Before-and-after object lists:
———
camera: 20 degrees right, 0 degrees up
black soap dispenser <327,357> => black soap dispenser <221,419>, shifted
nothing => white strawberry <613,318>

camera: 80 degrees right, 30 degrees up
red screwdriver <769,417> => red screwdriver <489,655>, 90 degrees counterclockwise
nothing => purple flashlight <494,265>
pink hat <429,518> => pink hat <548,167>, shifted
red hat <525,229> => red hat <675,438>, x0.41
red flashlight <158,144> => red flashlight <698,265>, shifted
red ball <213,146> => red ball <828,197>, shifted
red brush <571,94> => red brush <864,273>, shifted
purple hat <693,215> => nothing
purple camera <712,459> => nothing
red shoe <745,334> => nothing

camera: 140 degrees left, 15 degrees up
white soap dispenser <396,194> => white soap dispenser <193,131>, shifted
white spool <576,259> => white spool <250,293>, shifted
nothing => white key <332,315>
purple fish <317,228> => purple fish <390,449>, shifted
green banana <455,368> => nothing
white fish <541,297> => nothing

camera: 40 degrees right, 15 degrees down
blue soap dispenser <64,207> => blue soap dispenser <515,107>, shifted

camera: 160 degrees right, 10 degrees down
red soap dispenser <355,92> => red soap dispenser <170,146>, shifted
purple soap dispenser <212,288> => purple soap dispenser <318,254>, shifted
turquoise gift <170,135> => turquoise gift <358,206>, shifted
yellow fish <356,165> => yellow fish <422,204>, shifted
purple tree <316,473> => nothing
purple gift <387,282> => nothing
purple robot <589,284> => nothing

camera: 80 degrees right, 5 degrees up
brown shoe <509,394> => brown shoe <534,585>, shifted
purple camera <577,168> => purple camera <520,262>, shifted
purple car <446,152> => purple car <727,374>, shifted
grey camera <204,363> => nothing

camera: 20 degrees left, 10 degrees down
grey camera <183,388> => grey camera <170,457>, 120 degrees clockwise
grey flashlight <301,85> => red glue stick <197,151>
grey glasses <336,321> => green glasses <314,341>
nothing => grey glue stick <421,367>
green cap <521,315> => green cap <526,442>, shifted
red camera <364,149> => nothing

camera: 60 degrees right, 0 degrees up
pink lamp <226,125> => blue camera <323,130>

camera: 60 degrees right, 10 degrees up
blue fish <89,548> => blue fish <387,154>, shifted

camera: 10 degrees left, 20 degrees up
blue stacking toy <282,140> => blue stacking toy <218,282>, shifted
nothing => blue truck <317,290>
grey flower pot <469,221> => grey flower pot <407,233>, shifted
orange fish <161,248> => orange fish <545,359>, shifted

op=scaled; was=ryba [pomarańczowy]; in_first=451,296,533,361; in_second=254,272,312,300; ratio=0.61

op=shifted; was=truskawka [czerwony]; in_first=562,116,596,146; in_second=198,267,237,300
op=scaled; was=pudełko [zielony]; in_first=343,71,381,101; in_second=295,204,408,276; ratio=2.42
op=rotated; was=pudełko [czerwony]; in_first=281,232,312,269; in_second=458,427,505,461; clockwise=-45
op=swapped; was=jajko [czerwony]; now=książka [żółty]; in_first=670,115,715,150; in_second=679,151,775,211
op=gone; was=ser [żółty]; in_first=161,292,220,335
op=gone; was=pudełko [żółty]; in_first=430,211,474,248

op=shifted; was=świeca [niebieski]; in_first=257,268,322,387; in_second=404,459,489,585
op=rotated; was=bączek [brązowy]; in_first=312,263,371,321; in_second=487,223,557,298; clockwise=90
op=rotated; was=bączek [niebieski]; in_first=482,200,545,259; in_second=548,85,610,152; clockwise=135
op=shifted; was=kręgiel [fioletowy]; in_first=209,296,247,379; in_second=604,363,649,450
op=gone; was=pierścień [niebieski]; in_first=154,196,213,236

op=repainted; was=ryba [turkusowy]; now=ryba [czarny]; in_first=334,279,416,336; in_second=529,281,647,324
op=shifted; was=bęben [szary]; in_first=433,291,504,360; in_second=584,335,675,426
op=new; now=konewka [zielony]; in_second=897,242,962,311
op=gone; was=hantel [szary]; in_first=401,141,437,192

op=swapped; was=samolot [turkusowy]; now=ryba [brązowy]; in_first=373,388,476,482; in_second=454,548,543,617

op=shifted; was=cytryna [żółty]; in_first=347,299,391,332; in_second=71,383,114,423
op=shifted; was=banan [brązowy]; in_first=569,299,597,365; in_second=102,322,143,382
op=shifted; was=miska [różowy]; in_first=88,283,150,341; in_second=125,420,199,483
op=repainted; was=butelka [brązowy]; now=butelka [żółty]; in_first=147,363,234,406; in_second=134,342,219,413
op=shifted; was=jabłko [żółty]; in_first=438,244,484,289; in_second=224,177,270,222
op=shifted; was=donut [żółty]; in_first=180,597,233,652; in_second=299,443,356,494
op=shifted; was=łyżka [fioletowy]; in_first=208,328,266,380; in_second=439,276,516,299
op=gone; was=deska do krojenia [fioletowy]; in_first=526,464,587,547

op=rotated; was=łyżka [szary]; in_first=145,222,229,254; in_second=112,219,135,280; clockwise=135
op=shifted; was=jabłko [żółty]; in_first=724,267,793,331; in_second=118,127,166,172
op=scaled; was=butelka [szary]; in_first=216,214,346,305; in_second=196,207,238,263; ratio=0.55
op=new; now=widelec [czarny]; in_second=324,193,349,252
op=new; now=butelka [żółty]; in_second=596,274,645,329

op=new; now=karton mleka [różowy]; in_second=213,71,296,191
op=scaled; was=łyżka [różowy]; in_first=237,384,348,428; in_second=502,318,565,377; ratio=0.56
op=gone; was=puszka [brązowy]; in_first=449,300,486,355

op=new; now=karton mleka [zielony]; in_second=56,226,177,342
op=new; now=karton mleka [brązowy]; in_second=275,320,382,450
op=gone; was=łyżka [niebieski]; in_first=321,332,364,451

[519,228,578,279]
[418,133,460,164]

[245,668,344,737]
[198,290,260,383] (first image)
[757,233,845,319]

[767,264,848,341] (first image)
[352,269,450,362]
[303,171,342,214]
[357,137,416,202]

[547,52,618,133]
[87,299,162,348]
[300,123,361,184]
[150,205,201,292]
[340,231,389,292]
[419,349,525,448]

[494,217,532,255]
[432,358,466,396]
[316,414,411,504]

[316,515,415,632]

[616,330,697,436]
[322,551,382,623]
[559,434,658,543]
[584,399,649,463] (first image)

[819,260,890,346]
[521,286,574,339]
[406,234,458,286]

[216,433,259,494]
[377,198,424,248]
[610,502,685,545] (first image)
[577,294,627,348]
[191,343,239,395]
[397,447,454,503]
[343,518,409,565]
———
# Requirement
Nothing but the lines from the start of the data above through the line with "camera: 80 degrees right, 30 degrees up" should appear in your answer, copied exactly.

# Result
camera: 20 degrees right, 0 degrees up
black soap dispenser <327,357> => black soap dispenser <221,419>, shifted
nothing => white strawberry <613,318>

camera: 80 degrees right, 30 degrees up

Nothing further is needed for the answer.